--- GOAL OF THE EXERCISE ---
Copy the lines of the records below from the first line through the line holding "orange star at", both included, reproducing each one unchanged.

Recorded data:
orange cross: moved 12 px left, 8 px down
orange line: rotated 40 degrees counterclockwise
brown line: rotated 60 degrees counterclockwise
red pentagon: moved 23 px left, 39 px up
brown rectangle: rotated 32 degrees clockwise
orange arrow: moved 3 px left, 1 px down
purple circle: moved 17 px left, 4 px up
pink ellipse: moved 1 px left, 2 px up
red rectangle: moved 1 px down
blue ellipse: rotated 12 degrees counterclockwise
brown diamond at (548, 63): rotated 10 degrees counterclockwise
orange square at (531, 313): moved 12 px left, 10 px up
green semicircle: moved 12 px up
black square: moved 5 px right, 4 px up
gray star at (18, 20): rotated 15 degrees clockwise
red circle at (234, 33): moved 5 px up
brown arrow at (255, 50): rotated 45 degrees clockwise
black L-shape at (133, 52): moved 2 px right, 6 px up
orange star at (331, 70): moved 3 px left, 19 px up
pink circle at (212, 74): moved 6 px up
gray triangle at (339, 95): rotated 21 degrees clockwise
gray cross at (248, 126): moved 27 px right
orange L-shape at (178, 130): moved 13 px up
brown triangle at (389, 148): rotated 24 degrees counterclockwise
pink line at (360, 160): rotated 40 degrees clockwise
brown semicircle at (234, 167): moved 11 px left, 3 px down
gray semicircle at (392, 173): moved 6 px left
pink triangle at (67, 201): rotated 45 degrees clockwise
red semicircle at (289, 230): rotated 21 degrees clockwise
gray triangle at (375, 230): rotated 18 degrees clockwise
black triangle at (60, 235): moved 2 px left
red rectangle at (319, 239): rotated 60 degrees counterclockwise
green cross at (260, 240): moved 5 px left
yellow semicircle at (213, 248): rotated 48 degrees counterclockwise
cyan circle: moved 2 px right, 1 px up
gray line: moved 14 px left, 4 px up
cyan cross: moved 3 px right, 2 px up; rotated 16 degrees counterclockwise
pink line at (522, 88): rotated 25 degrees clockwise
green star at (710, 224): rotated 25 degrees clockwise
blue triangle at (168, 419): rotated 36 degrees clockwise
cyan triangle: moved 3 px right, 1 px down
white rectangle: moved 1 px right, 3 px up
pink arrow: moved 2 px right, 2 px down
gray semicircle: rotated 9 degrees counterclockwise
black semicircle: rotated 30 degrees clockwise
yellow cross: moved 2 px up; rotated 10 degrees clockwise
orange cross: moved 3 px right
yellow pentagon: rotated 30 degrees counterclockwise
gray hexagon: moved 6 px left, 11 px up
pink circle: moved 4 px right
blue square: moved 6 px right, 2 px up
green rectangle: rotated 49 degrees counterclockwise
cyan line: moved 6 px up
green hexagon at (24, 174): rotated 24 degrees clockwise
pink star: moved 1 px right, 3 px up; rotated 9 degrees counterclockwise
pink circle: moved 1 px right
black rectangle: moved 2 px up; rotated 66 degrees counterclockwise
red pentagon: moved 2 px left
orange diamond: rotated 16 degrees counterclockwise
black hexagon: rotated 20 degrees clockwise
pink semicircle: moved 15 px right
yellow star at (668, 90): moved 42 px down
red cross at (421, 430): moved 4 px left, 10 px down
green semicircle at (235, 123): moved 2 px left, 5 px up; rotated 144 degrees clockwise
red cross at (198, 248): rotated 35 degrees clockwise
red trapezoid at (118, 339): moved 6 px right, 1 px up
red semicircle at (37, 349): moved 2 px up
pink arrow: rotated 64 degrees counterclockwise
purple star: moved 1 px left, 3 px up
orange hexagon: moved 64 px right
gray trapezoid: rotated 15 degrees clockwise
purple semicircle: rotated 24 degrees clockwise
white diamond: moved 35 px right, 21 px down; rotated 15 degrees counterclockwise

--- TASK RESPONSE ---
orange cross: moved 12 px left, 8 px down
orange line: rotated 40 degrees counterclockwise
brown line: rotated 60 degrees counterclockwise
red pentagon: moved 23 px left, 39 px up
brown rectangle: rotated 32 degrees clockwise
orange arrow: moved 3 px left, 1 px down
purple circle: moved 17 px left, 4 px up
pink ellipse: moved 1 px left, 2 px up
red rectangle: moved 1 px down
blue ellipse: rotated 12 degrees counterclockwise
brown diamond at (548, 63): rotated 10 degrees counterclockwise
orange square at (531, 313): moved 12 px left, 10 px up
green semicircle: moved 12 px up
black square: moved 5 px right, 4 px up
gray star at (18, 20): rotated 15 degrees clockwise
red circle at (234, 33): moved 5 px up
brown arrow at (255, 50): rotated 45 degrees clockwise
black L-shape at (133, 52): moved 2 px right, 6 px up
orange star at (331, 70): moved 3 px left, 19 px up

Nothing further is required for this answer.